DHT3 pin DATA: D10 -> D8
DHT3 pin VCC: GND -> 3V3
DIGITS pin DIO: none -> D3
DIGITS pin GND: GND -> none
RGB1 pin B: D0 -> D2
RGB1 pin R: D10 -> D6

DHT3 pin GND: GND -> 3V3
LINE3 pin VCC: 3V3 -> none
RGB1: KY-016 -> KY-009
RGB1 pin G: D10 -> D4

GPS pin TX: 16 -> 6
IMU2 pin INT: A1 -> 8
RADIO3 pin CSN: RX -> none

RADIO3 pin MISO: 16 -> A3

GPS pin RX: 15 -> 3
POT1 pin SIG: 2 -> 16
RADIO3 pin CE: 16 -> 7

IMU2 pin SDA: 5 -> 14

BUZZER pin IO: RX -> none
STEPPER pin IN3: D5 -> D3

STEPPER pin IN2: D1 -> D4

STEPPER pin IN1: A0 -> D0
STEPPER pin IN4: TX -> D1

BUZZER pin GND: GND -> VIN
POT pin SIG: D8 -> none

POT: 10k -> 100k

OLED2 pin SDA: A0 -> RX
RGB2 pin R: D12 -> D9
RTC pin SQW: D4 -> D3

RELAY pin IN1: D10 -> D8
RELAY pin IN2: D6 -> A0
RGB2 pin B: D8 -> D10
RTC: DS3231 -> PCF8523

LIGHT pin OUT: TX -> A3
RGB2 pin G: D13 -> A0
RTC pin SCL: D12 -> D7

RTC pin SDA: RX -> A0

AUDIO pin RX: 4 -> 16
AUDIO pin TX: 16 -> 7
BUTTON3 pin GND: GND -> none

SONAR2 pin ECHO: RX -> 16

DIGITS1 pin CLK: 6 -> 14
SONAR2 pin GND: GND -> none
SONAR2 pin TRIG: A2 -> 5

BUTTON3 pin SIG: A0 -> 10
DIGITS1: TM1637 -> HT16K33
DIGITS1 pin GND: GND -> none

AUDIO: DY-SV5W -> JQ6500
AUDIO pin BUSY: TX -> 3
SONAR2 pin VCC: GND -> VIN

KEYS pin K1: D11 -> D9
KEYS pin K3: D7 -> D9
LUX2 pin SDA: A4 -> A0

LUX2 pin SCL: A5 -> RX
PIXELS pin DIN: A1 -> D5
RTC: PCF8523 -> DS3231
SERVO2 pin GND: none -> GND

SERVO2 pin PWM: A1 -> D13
···
### What you have to do
Exact copies of the lines from the one holding "STEPPER pin IN3: D5 -> D3" to the end of the entries are all that should be written.

### Output
STEPPER pin IN3: D5 -> D3

STEPPER pin IN2: D1 -> D4

STEPPER pin IN1: A0 -> D0
STEPPER pin IN4: TX -> D1

BUZZER pin GND: GND -> VIN
POT pin SIG: D8 -> none

POT: 10k -> 100k

OLED2 pin SDA: A0 -> RX
RGB2 pin R: D12 -> D9
RTC pin SQW: D4 -> D3

RELAY pin IN1: D10 -> D8
RELAY pin IN2: D6 -> A0
RGB2 pin B: D8 -> D10
RTC: DS3231 -> PCF8523

LIGHT pin OUT: TX -> A3
RGB2 pin G: D13 -> A0
RTC pin SCL: D12 -> D7

RTC pin SDA: RX -> A0

AUDIO pin RX: 4 -> 16
AUDIO pin TX: 16 -> 7
BUTTON3 pin GND: GND -> none

SONAR2 pin ECHO: RX -> 16

DIGITS1 pin CLK: 6 -> 14
SONAR2 pin GND: GND -> none
SONAR2 pin TRIG: A2 -> 5

BUTTON3 pin SIG: A0 -> 10
DIGITS1: TM1637 -> HT16K33
DIGITS1 pin GND: GND -> none

AUDIO: DY-SV5W -> JQ6500
AUDIO pin BUSY: TX -> 3
SONAR2 pin VCC: GND -> VIN

KEYS pin K1: D11 -> D9
KEYS pin K3: D7 -> D9
LUX2 pin SDA: A4 -> A0

LUX2 pin SCL: A5 -> RX
PIXELS pin DIN: A1 -> D5
RTC: PCF8523 -> DS3231
SERVO2 pin GND: none -> GND

SERVO2 pin PWM: A1 -> D13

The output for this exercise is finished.